» TASK INSTRUCTIONS:
Of the lines below, reproduce exactly those from the line containing "turquoise mushroom [208,288,267,343]" to the end, including both the first and the last.

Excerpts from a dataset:
--- --- ---

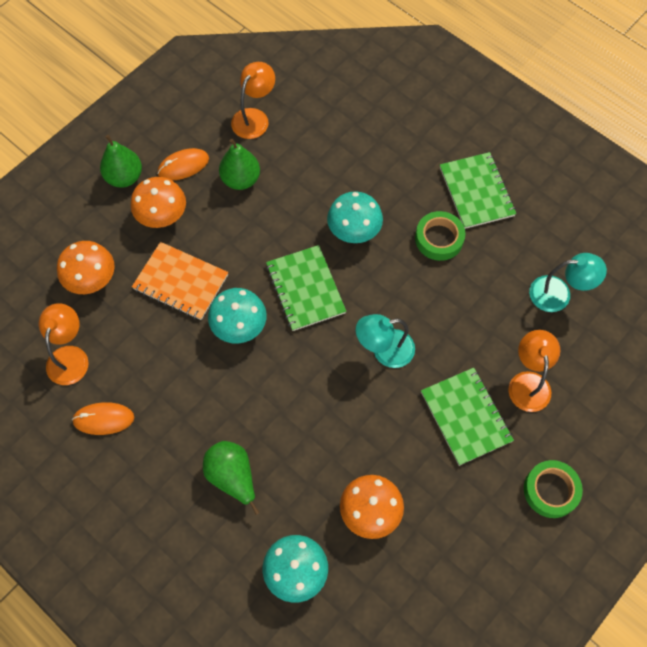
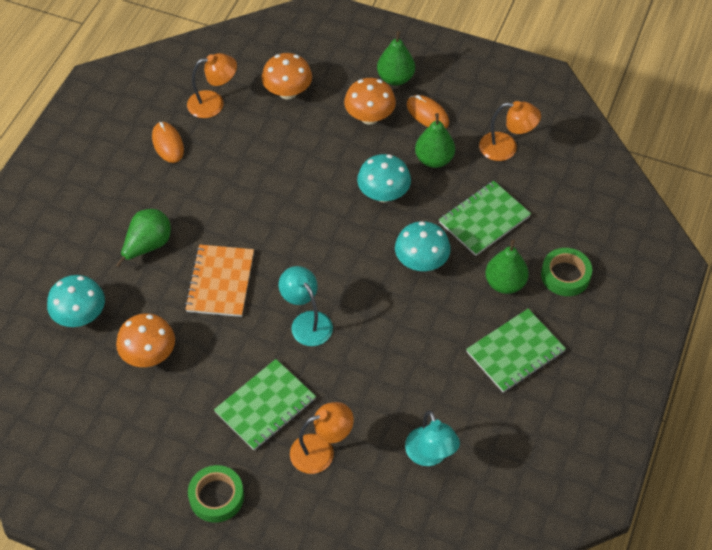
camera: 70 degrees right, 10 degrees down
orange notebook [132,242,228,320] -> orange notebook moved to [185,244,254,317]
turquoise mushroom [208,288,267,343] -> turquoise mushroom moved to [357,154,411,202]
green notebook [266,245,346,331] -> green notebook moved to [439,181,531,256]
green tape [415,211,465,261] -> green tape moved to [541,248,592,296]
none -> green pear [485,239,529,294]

--- --- ---

» YOUR SOLUTION:
turquoise mushroom [208,288,267,343] -> turquoise mushroom moved to [357,154,411,202]
green notebook [266,245,346,331] -> green notebook moved to [439,181,531,256]
green tape [415,211,465,261] -> green tape moved to [541,248,592,296]
none -> green pear [485,239,529,294]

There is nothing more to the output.